Task details =
Copy out all the lines of the data that hold the word "turquoise".

Recorded data =
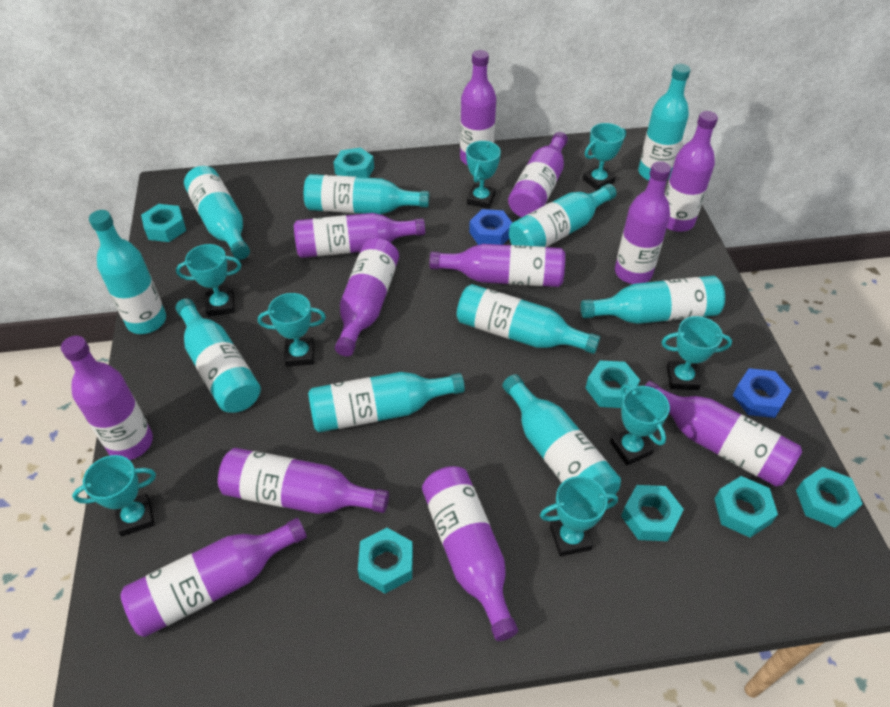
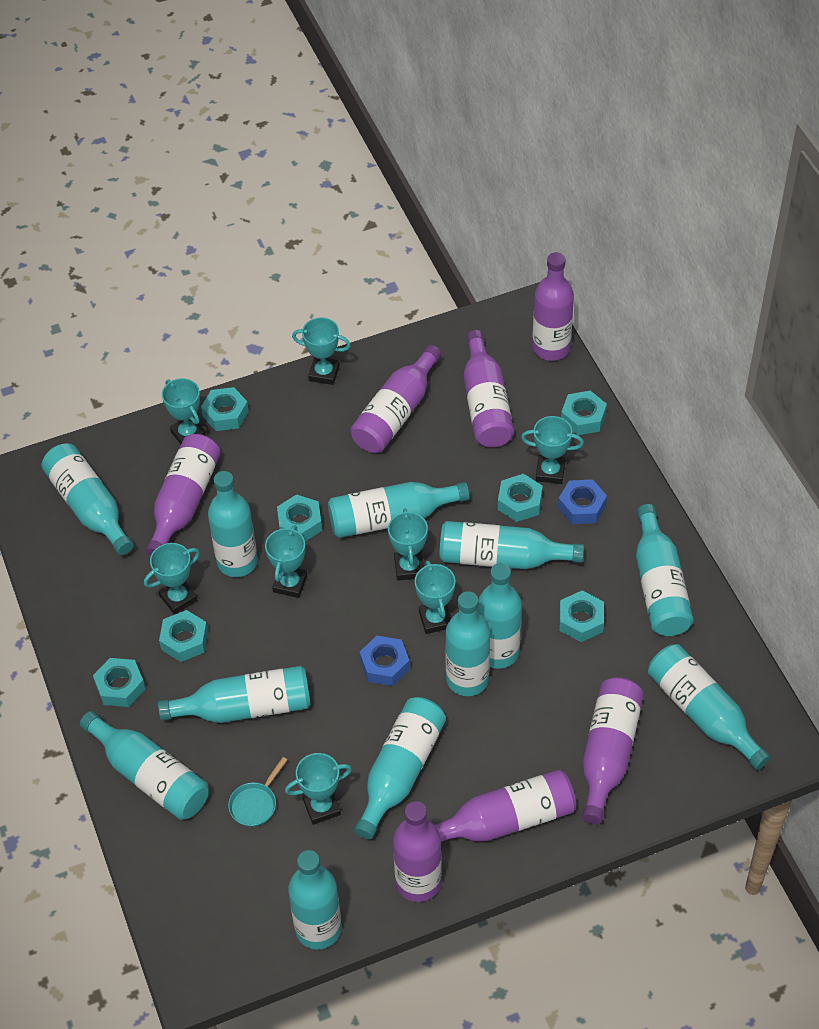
purple bottle: 12 -> 7
turquoise bottle: 10 -> 12
turquoise pan: 0 -> 1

Exercise result =
turquoise bottle: 10 -> 12
turquoise pan: 0 -> 1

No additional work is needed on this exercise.